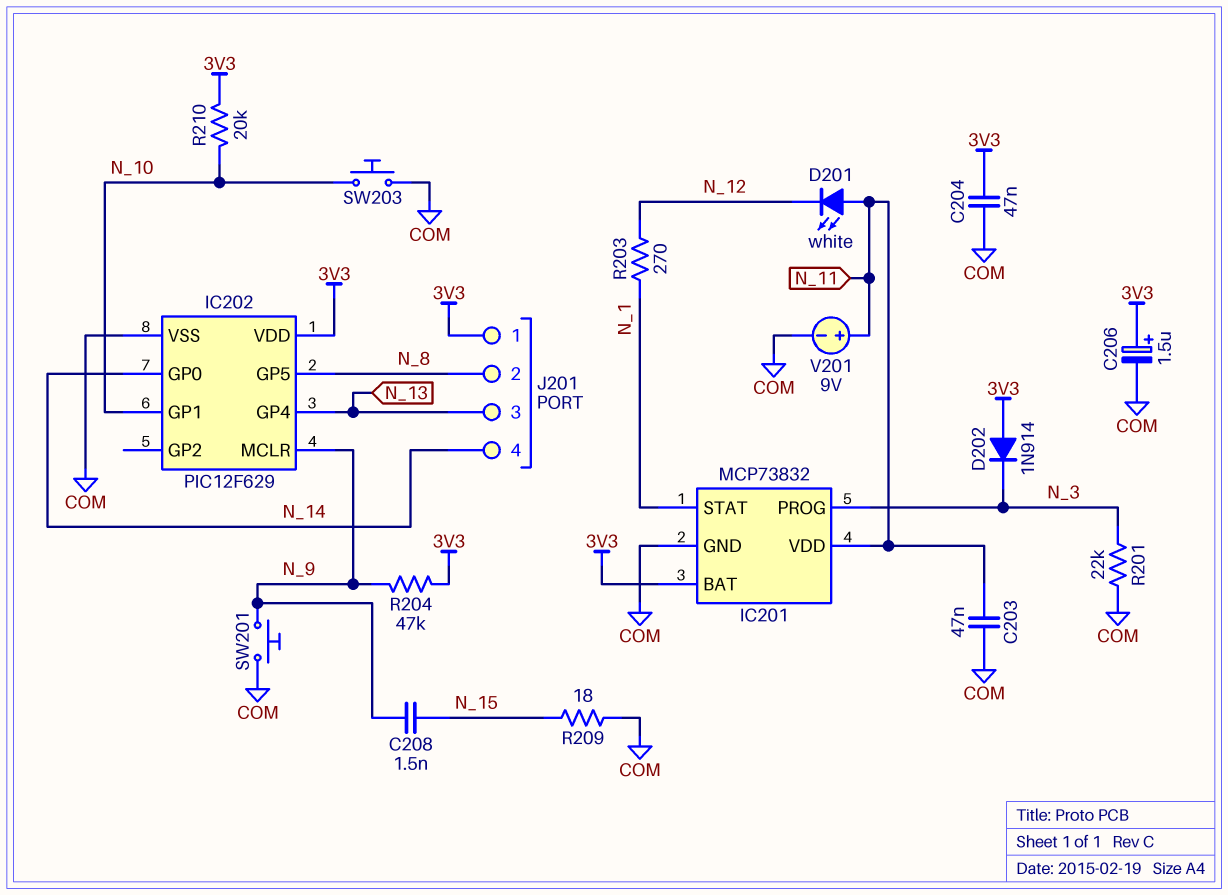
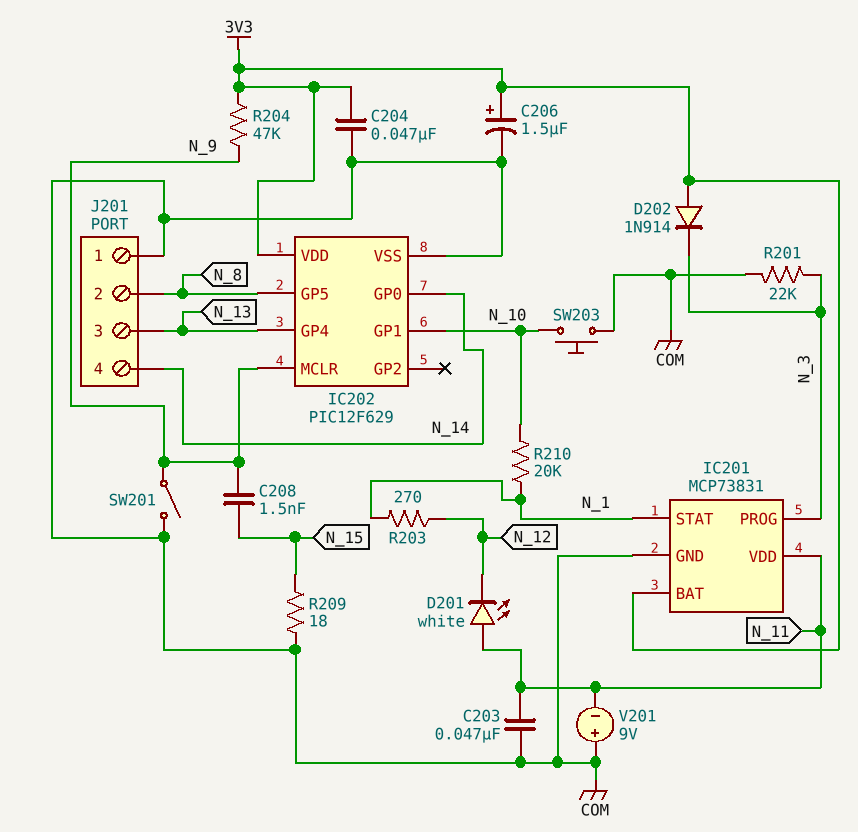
IC201: MCP73832 -> MCP73831
J201 pin 1: 3V3 -> COM
R210: 20k (3V3, N_10) -> 20k (N_1, N_10)
SW201: button (COM, N_9) -> switch (COM, N_9)
V201: 9V (plus N_11, minus COM) -> 9V (plus COM, minus N_11)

□ □ □ □ □

AIM OF THE EXERCISE:
Leave out the pictures and give the rest of the material again, unaltered.

YOUR RESPONSE:
IC201: MCP73832 -> MCP73831
J201 pin 1: 3V3 -> COM
R210: 20k (3V3, N_10) -> 20k (N_1, N_10)
SW201: button (COM, N_9) -> switch (COM, N_9)
V201: 9V (plus N_11, minus COM) -> 9V (plus COM, minus N_11)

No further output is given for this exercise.